# WHAT TO DO:
The output should consist solely of the line containing "C207: none -> 2.2uF (plus 0V, minus NET5)" and the lines that follow it through the end of the data below.

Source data
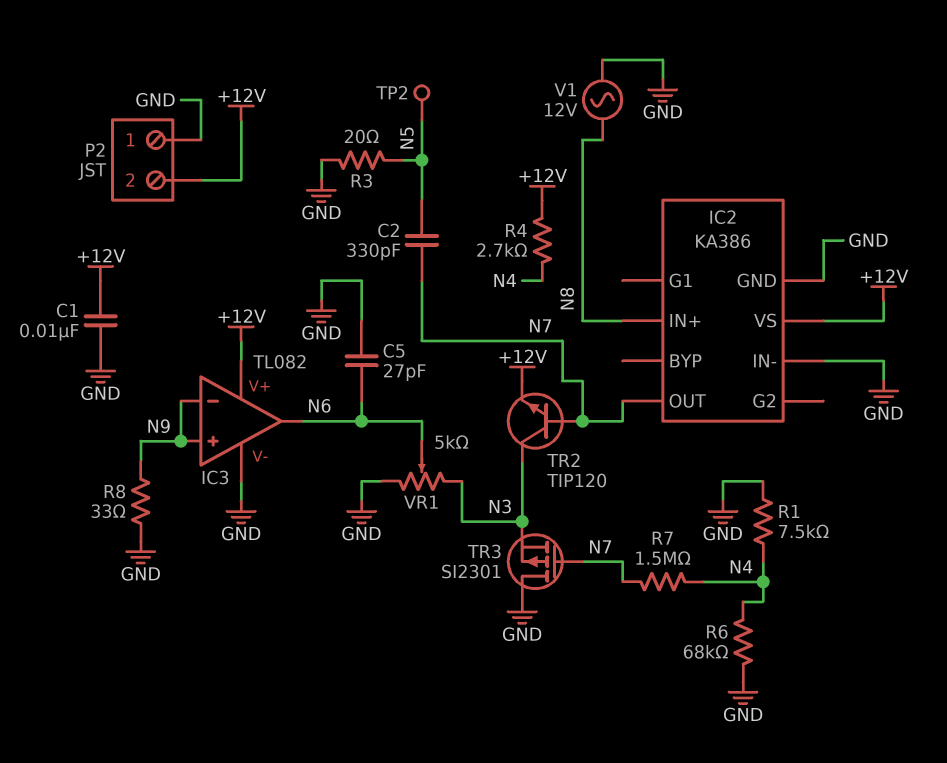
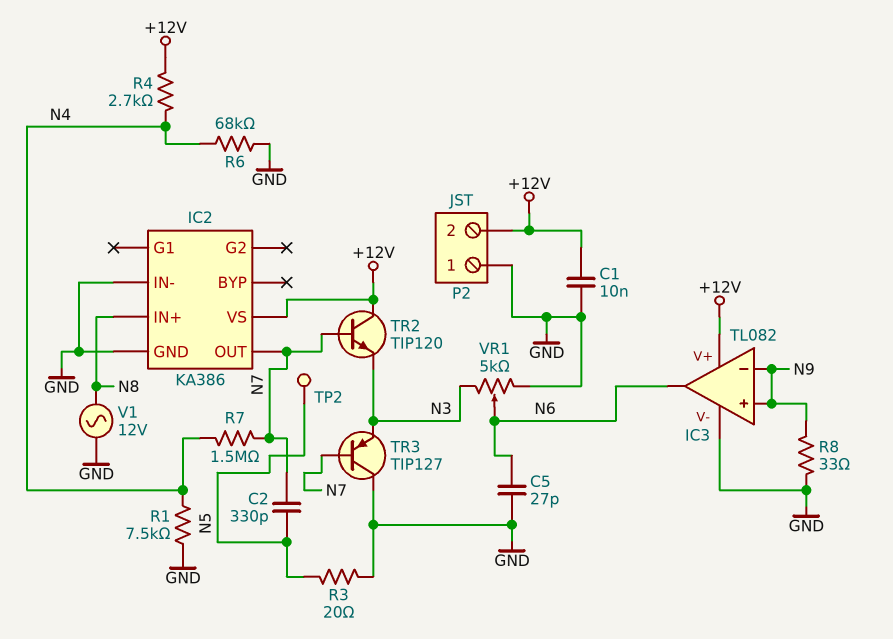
TR2: NPN TIP120 (B N7, C N3, E +12V) -> NPN TIP120 (B N7, C +12V, E N3)
TR3: PMOS SI2301 (G N7, D GND, S N3) -> PNP TIP127 (B N7, C GND, E N3)

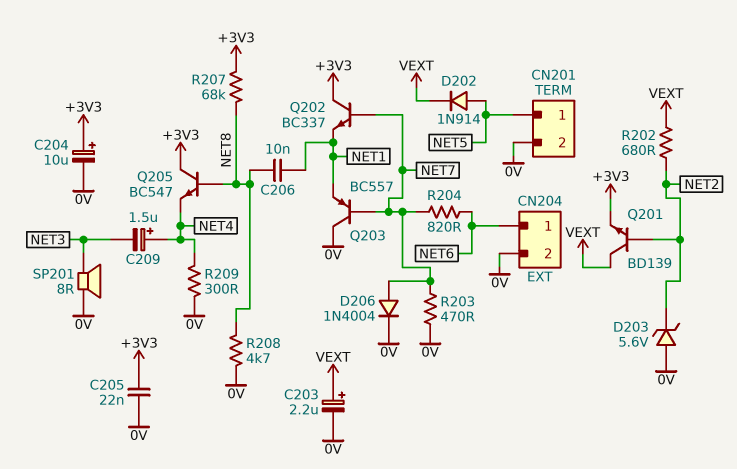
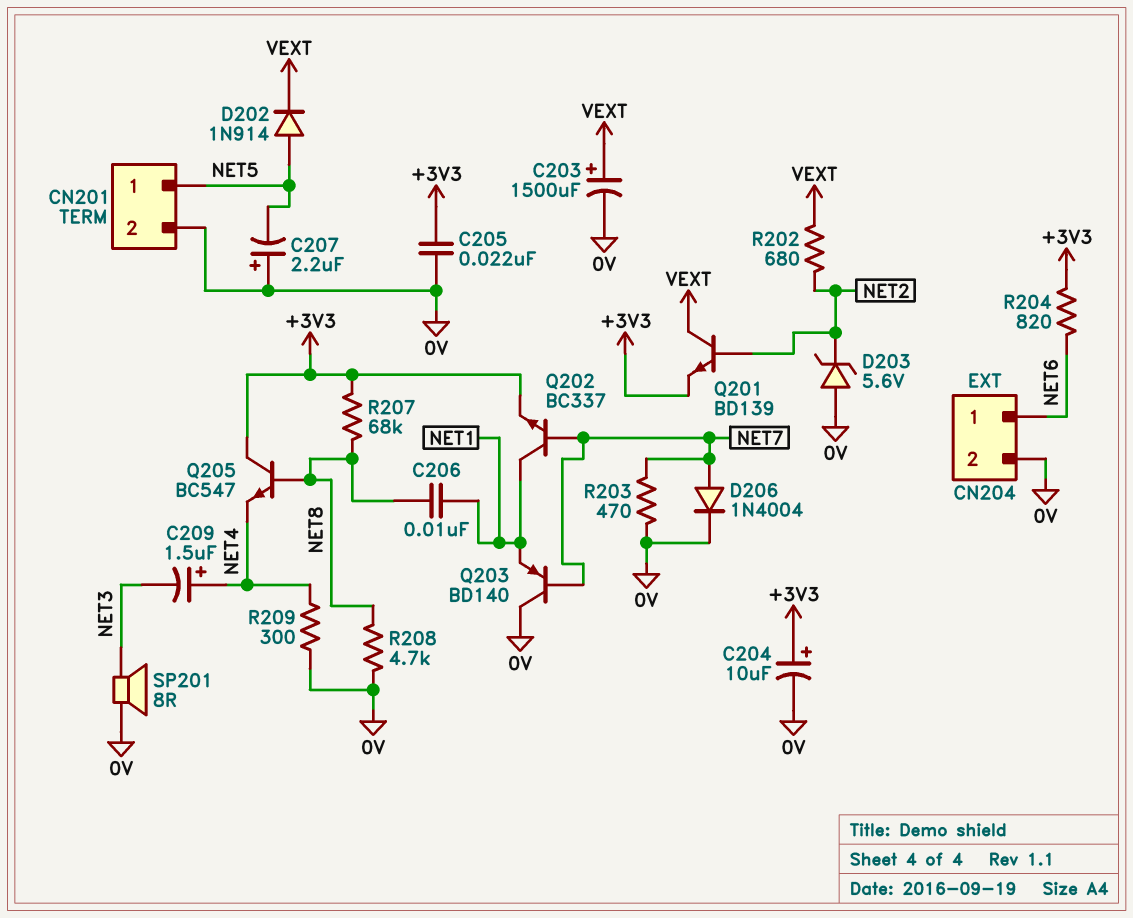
C203: 2.2uF (plus VEXT, minus 0V) -> 1500uF (plus VEXT, minus 0V)
C207: none -> 2.2uF (plus 0V, minus NET5)
Q202: NPN BC337 (B NET7, C +3V3, E NET1) -> NPN BC337 (B NET7, C NET1, E +3V3)
Q203: PNP BC557 (B NET7, C 0V, E NET1) -> PNP BD140 (B NET7, C 0V, E NET1)
R204: 820 (NET6, NET7) -> 820 (+3V3, NET6)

# EXERCISE SOLUTION:
C207: none -> 2.2uF (plus 0V, minus NET5)
Q202: NPN BC337 (B NET7, C +3V3, E NET1) -> NPN BC337 (B NET7, C NET1, E +3V3)
Q203: PNP BC557 (B NET7, C 0V, E NET1) -> PNP BD140 (B NET7, C 0V, E NET1)
R204: 820 (NET6, NET7) -> 820 (+3V3, NET6)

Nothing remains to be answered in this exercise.